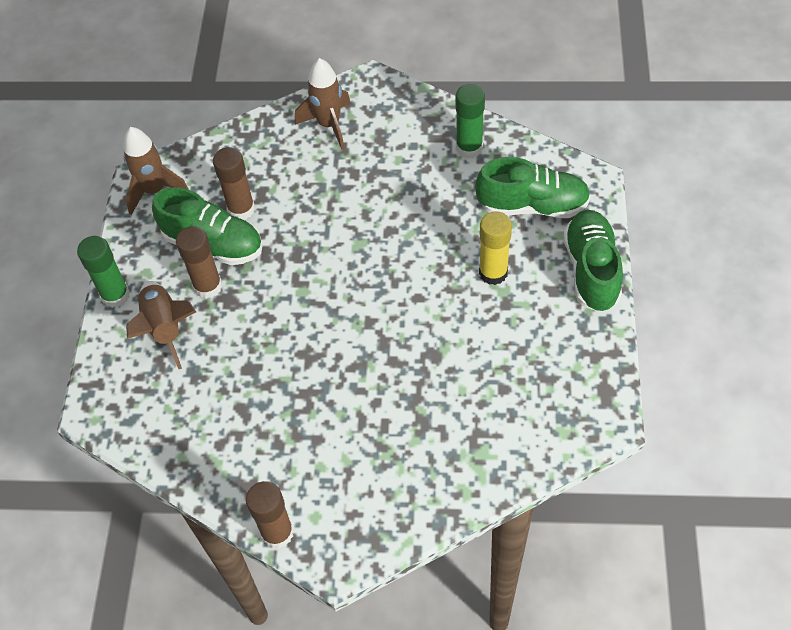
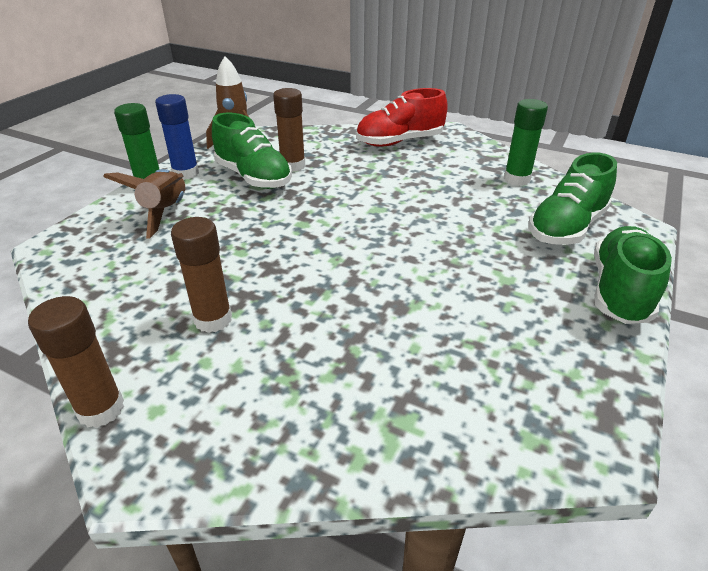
camera: 20 degrees right, 20 degrees down
(139, 264) = (186, 173): none -> blue glue stick
(208, 286) = (225, 199): brown glue stick -> brown glue stick (213, 319)
(329, 125) = (399, 142): brown rocket -> red shoe
(493, 273) = (501, 262): yellow glue stick -> none
(532, 205) = (566, 228): green shoe -> green shoe turned 105 degrees clockwise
=====
◆ EXERCISE BRIEF ◆
Leaving aside the images, write out the entries above word for word.

◆ EXERCISE SOLUTION ◆
camera: 20 degrees right, 20 degrees down
(139, 264) = (186, 173): none -> blue glue stick
(208, 286) = (225, 199): brown glue stick -> brown glue stick (213, 319)
(329, 125) = (399, 142): brown rocket -> red shoe
(493, 273) = (501, 262): yellow glue stick -> none
(532, 205) = (566, 228): green shoe -> green shoe turned 105 degrees clockwise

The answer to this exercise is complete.